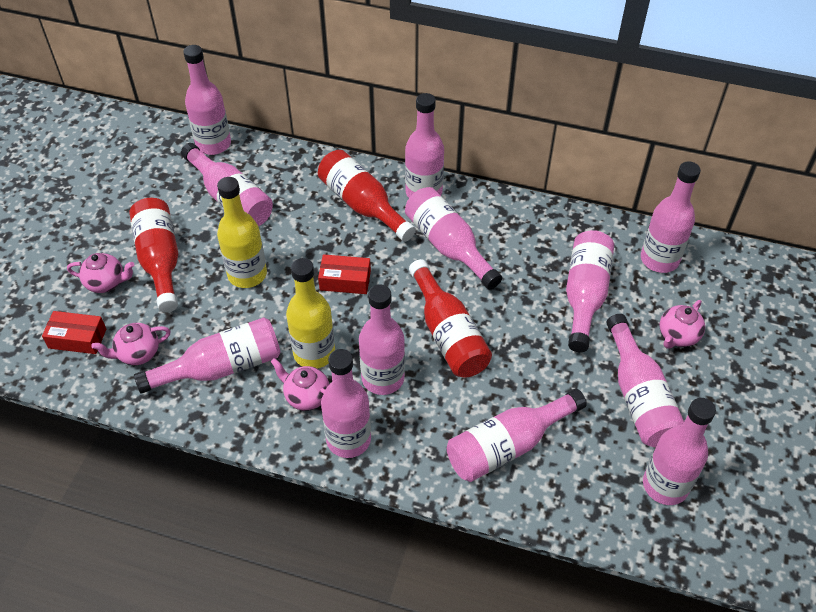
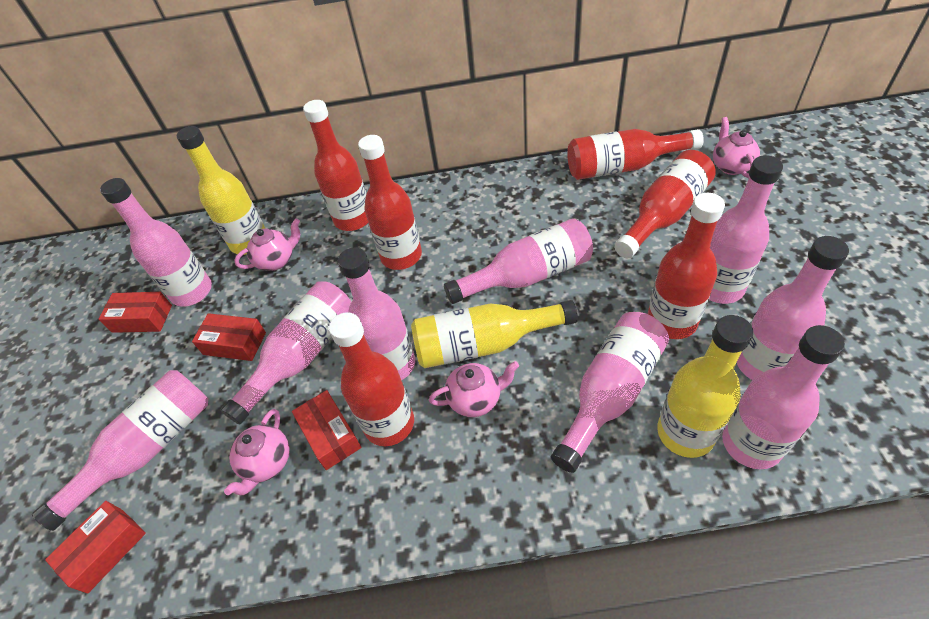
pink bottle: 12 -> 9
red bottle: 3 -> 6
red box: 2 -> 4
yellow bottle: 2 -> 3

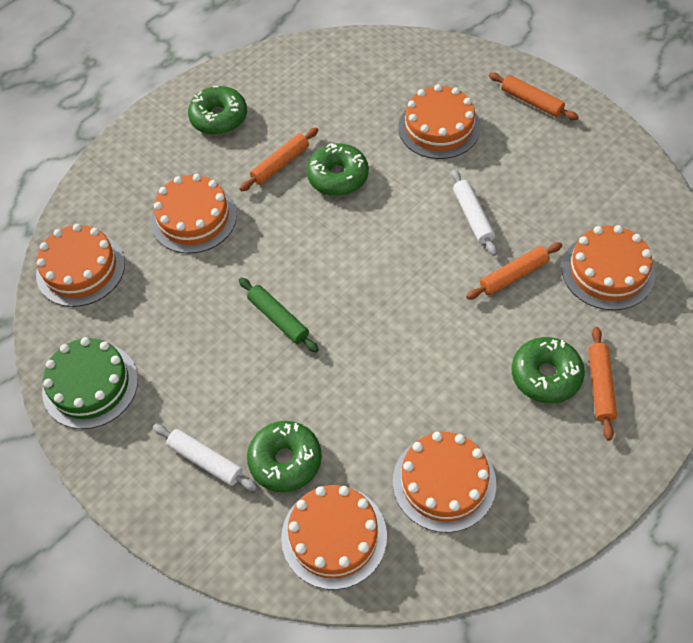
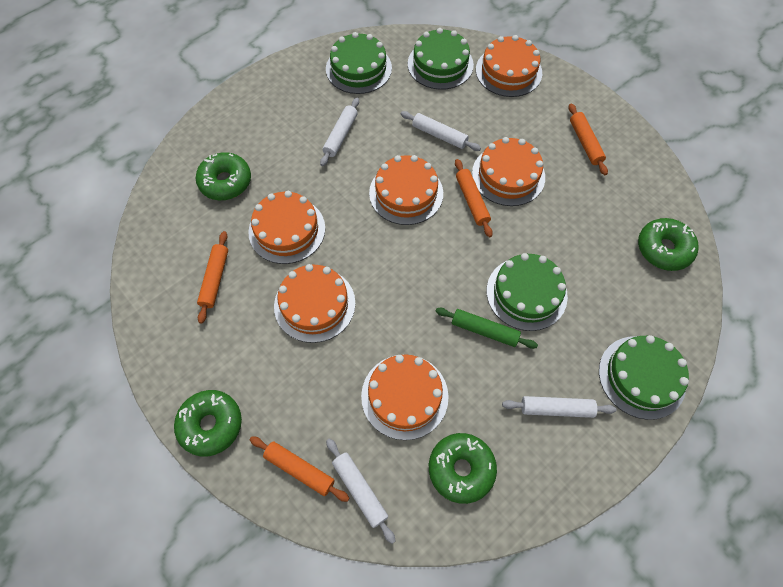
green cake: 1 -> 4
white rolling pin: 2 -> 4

════════

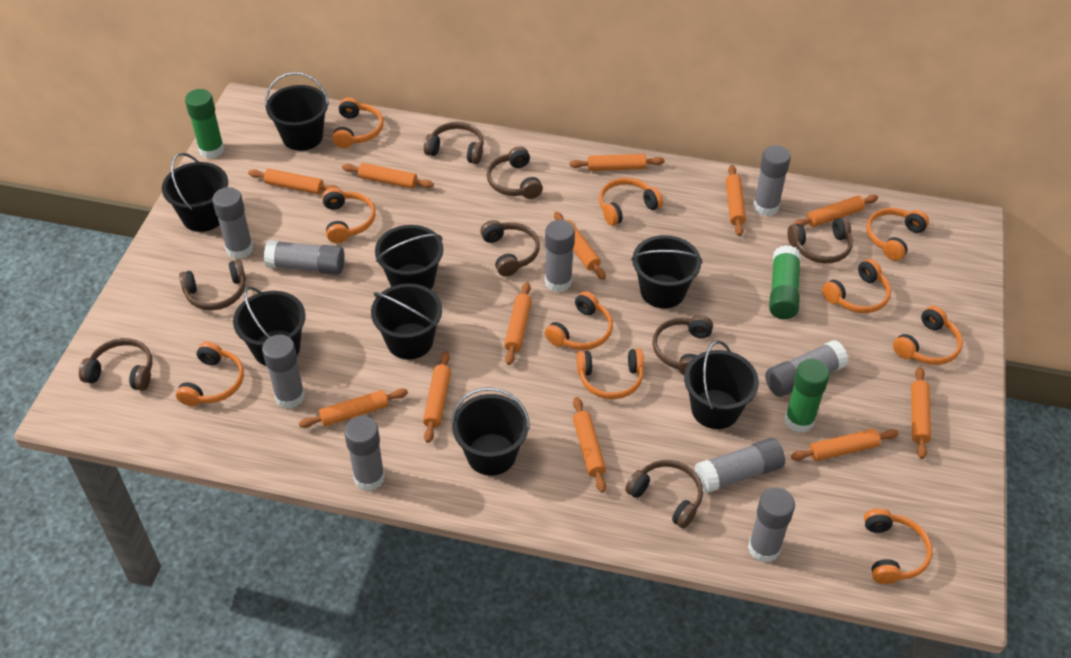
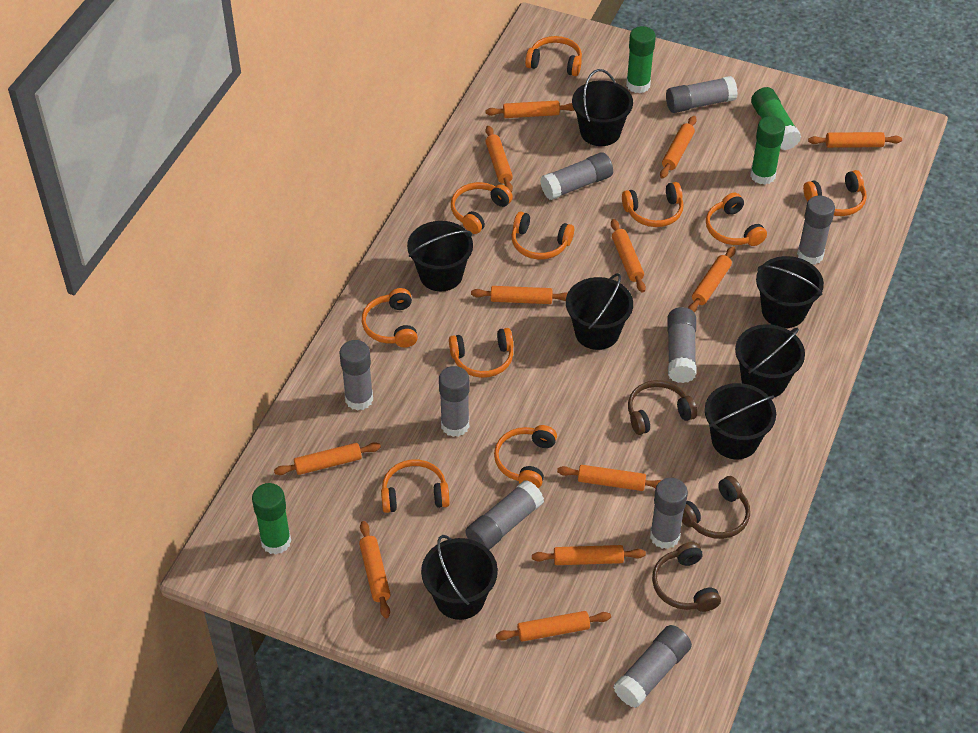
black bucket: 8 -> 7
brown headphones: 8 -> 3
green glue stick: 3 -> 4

════════

Work task.
Once you have counted the lines of the data that contain the word "bottle", please reply with that number alone.

Written reply.
3